[Image change detection data]
*-*-*

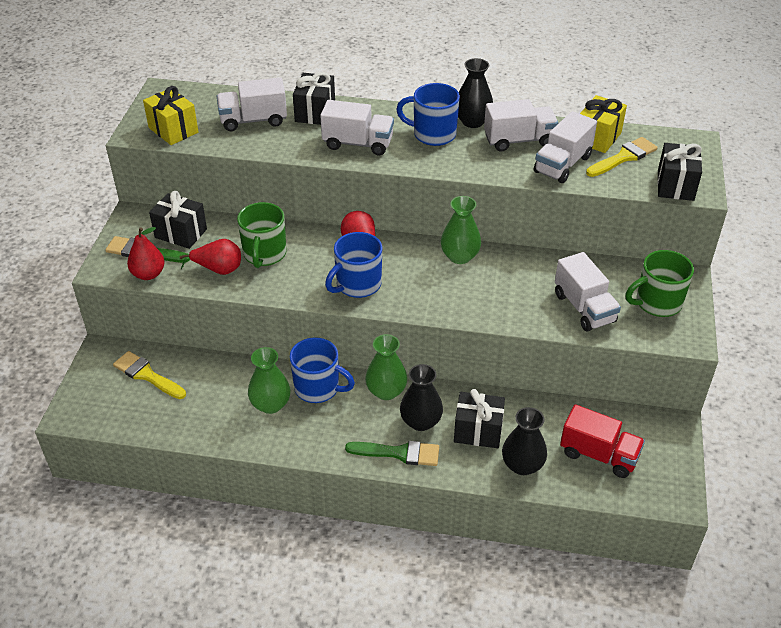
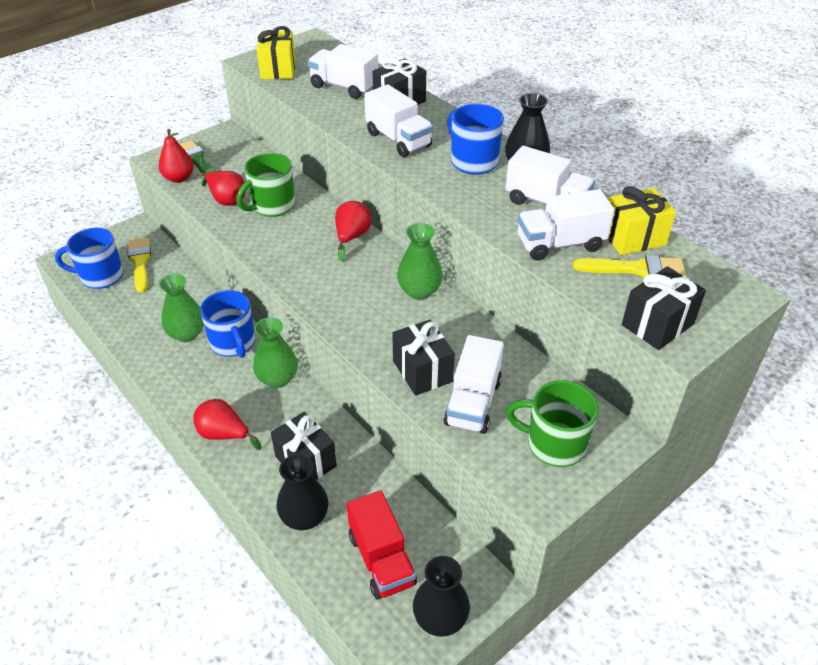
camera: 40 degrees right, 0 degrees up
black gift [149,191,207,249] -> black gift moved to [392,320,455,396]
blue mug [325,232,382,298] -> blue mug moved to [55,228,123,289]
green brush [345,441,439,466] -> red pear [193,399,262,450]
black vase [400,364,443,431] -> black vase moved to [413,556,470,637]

*-*-*

▶ _Work item_
Write the entries out in full and exactly, omitting every picture.

▶ _Final answer_
camera: 40 degrees right, 0 degrees up
black gift [149,191,207,249] -> black gift moved to [392,320,455,396]
blue mug [325,232,382,298] -> blue mug moved to [55,228,123,289]
green brush [345,441,439,466] -> red pear [193,399,262,450]
black vase [400,364,443,431] -> black vase moved to [413,556,470,637]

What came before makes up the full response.